Listed entries:
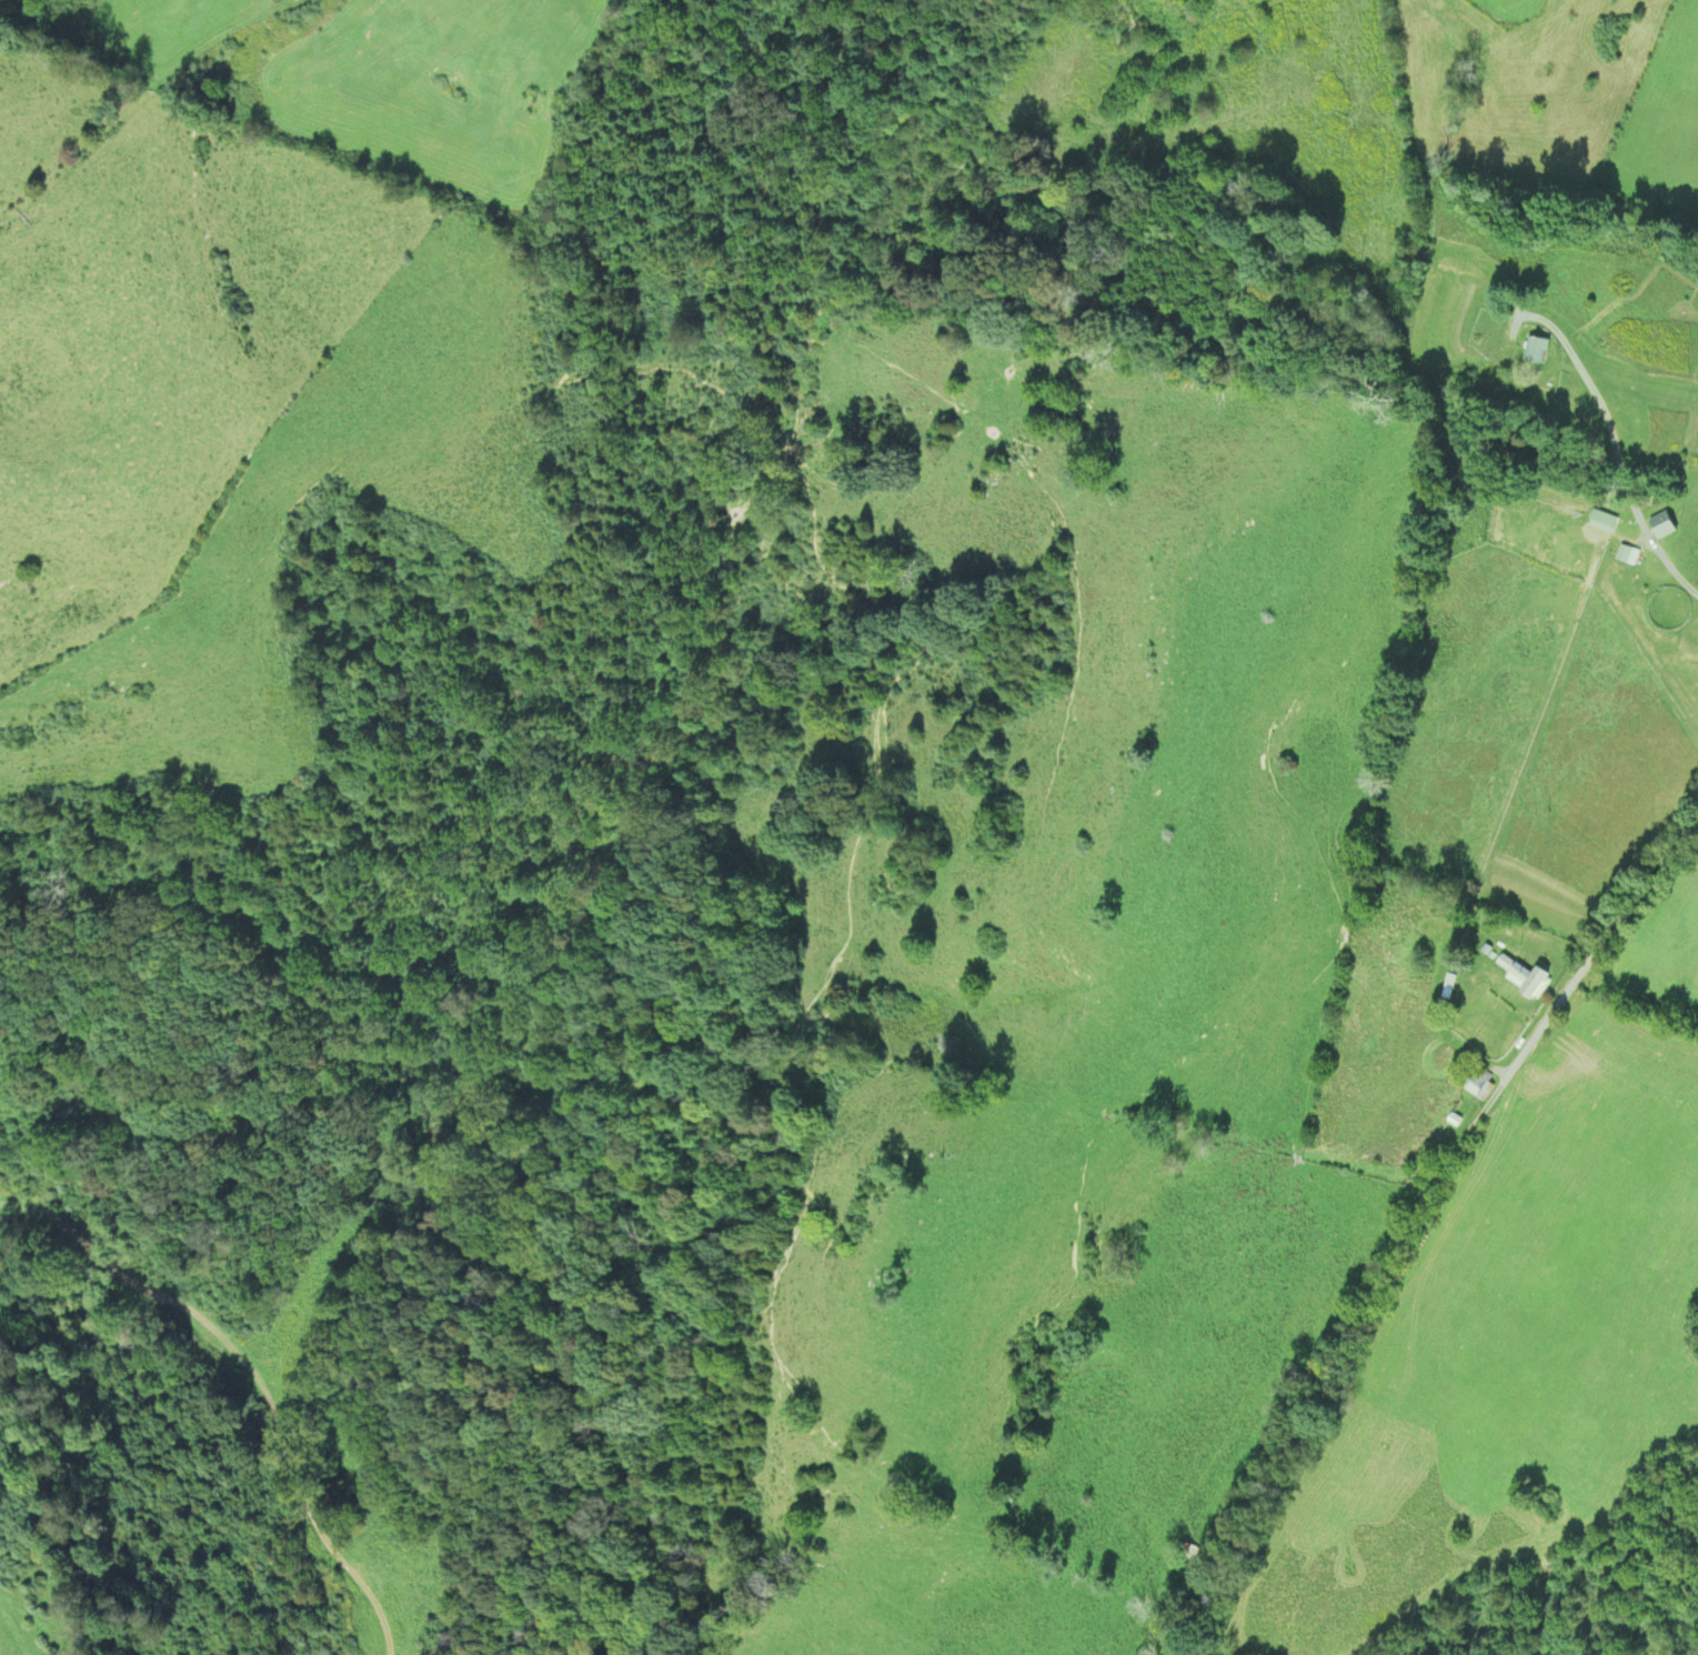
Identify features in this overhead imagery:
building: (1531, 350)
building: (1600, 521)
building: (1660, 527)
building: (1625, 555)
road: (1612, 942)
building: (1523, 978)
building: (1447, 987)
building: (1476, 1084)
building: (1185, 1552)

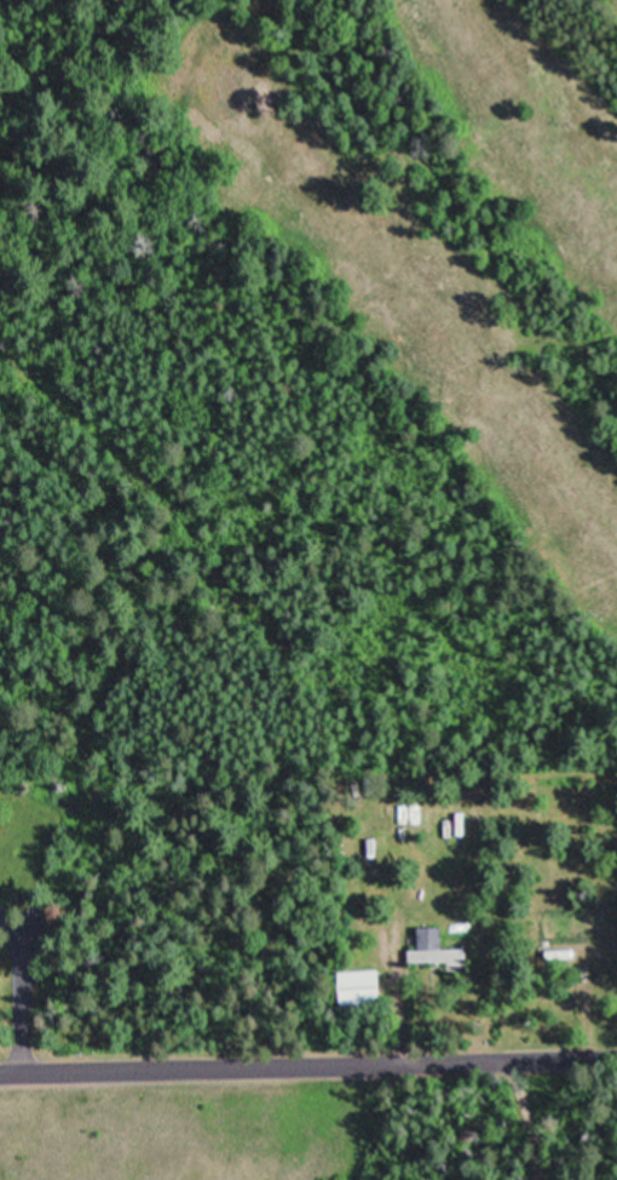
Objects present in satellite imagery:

Job: Everything in the records above should be retyped exactly except the pictures.

Written answer:
Identify features in this overhead imagery:
building: (1531, 350)
building: (1600, 521)
building: (1660, 527)
building: (1625, 555)
road: (1612, 942)
building: (1523, 978)
building: (1447, 987)
building: (1476, 1084)
building: (1185, 1552)

Objects present in satellite imagery:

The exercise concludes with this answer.